#### Problem statement
Give the whole listing below once more, exactly, without pictures.

#### Provided data
◆ ◆ ◆ ◆ ◆

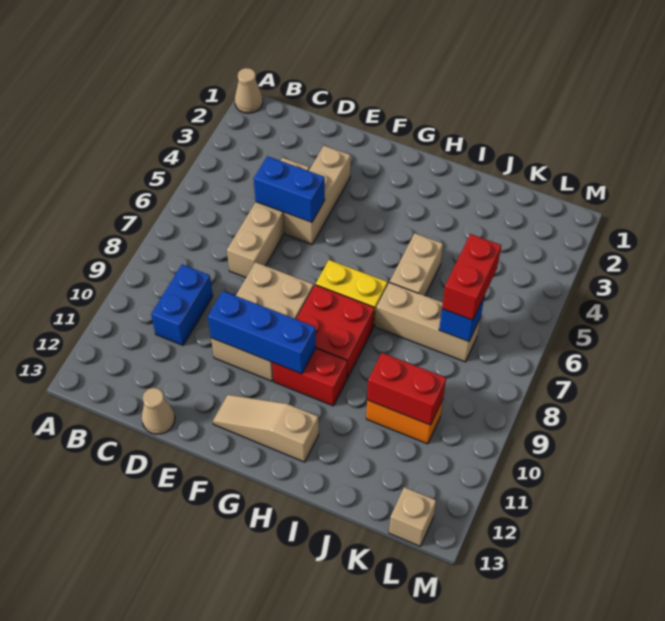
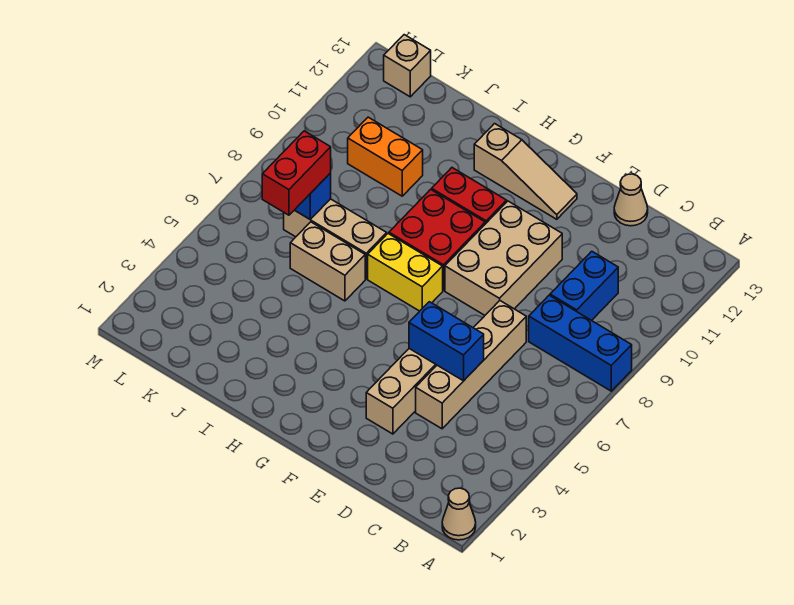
blue brick E10:G10 level 2 -> blue brick A8:C8 level 1
tan brick I5:I6 level 1 -> tan brick I6:J6 level 1
red brick J10:K10 level 2 -> none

◆ ◆ ◆ ◆ ◆

#### Task response
blue brick E10:G10 level 2 -> blue brick A8:C8 level 1
tan brick I5:I6 level 1 -> tan brick I6:J6 level 1
red brick J10:K10 level 2 -> none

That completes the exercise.